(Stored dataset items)
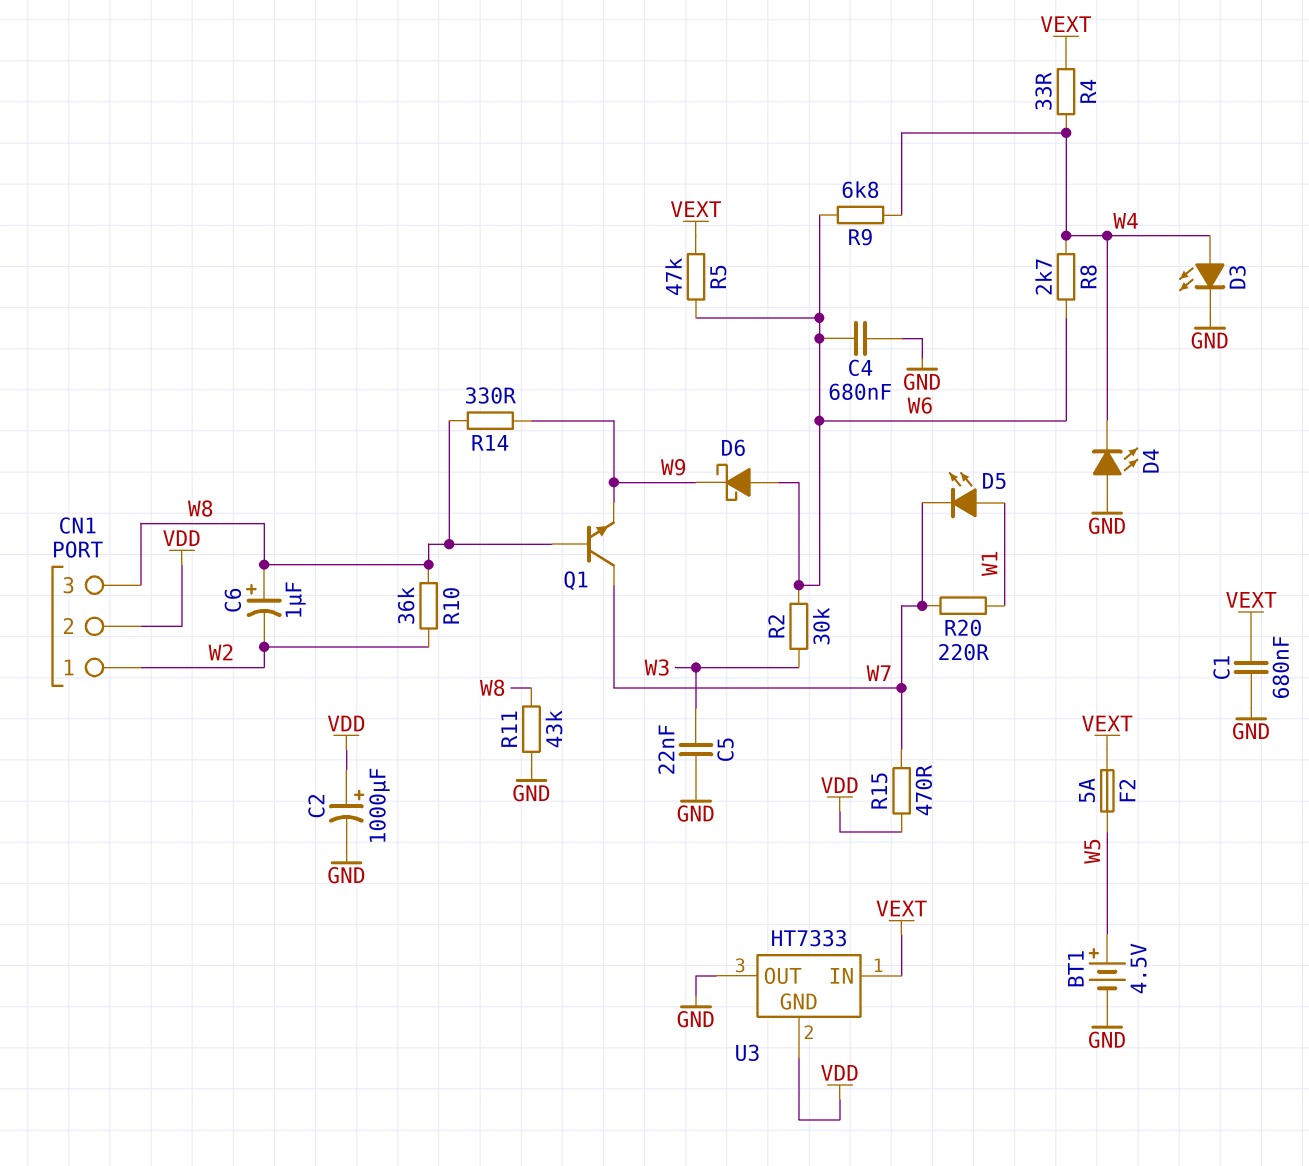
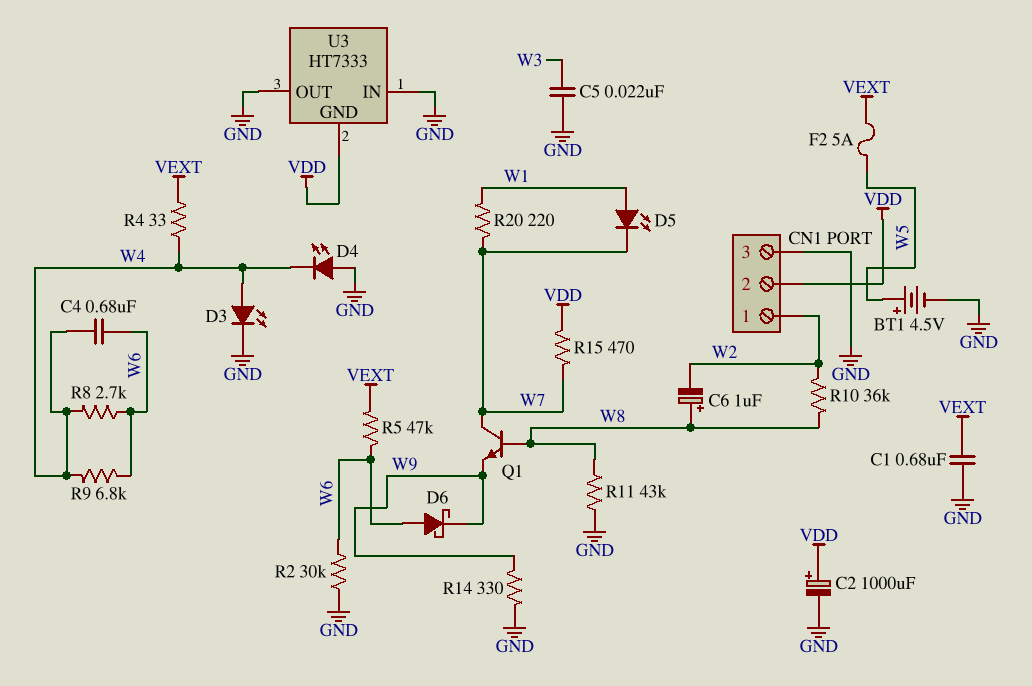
C4: 680nF (GND, W6) -> 680nF (W4, W6)
CN1 pin 3: W8 -> GND
R2: 30k (W3, W6) -> 30k (GND, W6)
R14: 330 (W8, W9) -> 330 (GND, W9)
U3 pin IN: VEXT -> GND

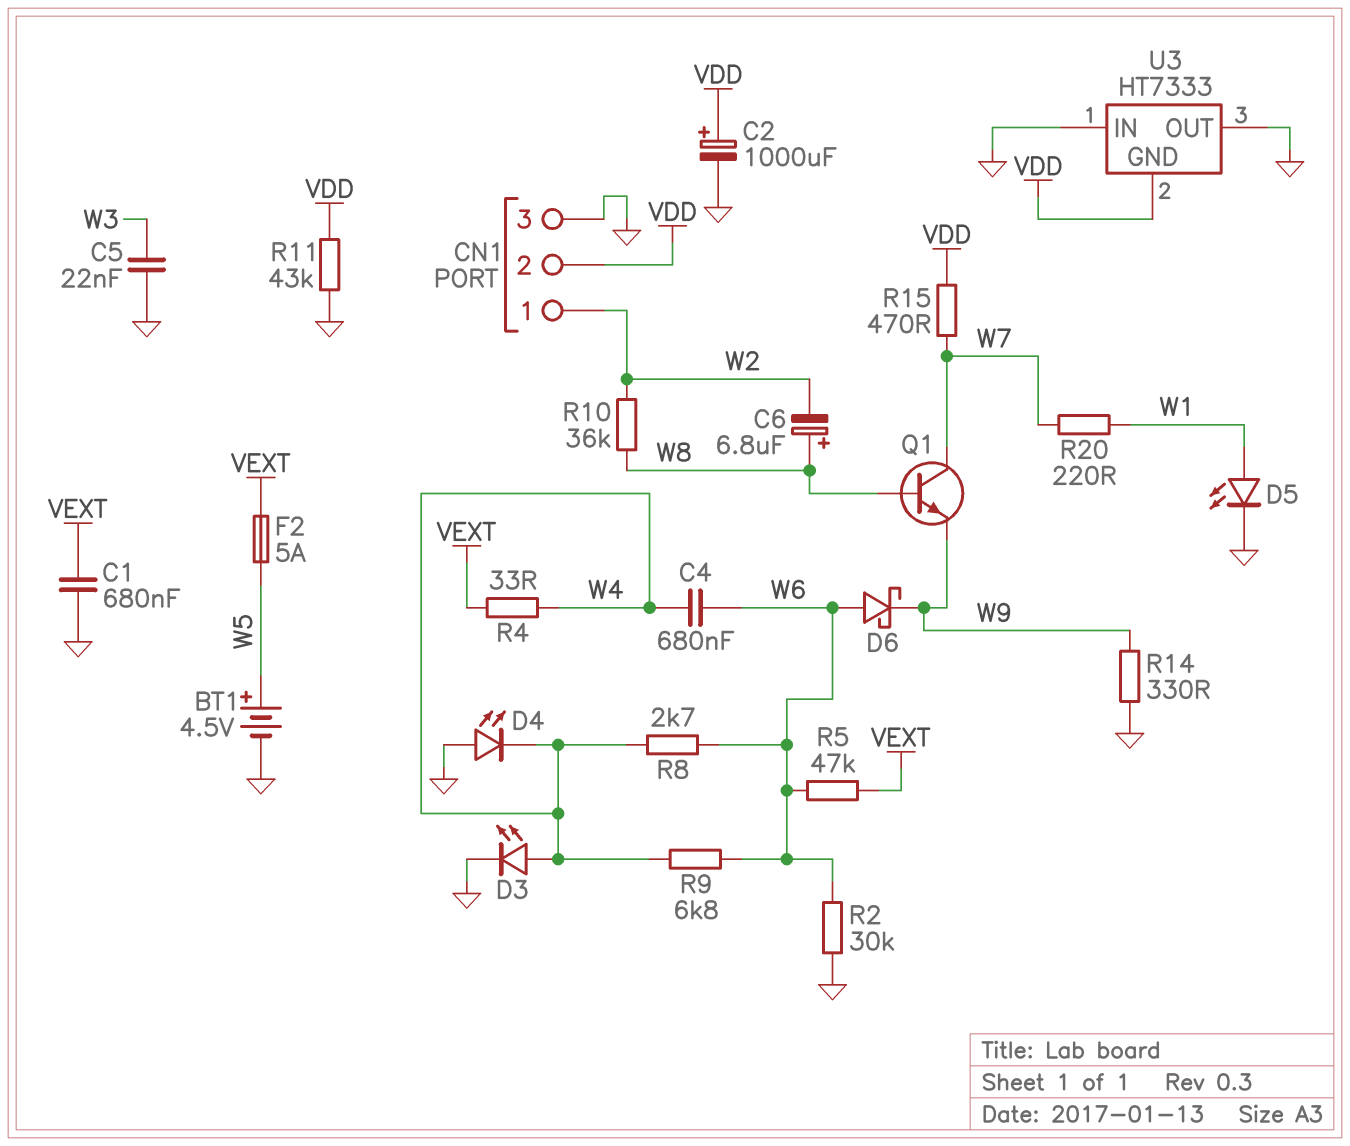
C6: 1uF (plus W8, minus W2) -> 6.8uF (plus W8, minus W2)
D5: LED (A W1, K W7) -> LED (A W1, K GND)
R11: 43k (GND, W8) -> 43k (GND, VDD)

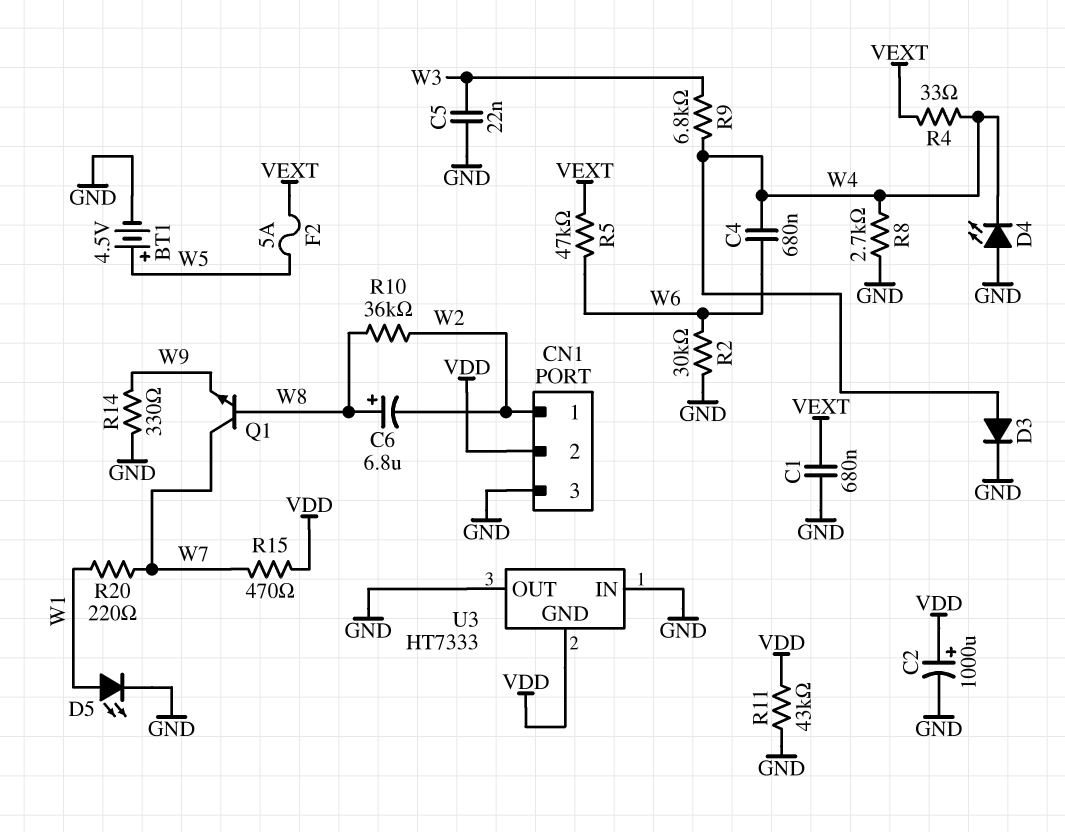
D3: LED (A W4, K GND) -> diode (A W4, K GND)
D6: schottky (A W6, K W9) -> none
R8: 2.7k (W4, W6) -> 2.7k (GND, W4)
R9: 6.8k (W4, W6) -> 6.8k (W3, W4)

# [Exercise goal]
Pictures stay out of the copy. Reproduce exactly the lines from the one containing "R14: 330 (W8, W9) -> 330 (GND, W9)" through the last line of the records above, both included.

# [Written response]
R14: 330 (W8, W9) -> 330 (GND, W9)
U3 pin IN: VEXT -> GND

C6: 1uF (plus W8, minus W2) -> 6.8uF (plus W8, minus W2)
D5: LED (A W1, K W7) -> LED (A W1, K GND)
R11: 43k (GND, W8) -> 43k (GND, VDD)

D3: LED (A W4, K GND) -> diode (A W4, K GND)
D6: schottky (A W6, K W9) -> none
R8: 2.7k (W4, W6) -> 2.7k (GND, W4)
R9: 6.8k (W4, W6) -> 6.8k (W3, W4)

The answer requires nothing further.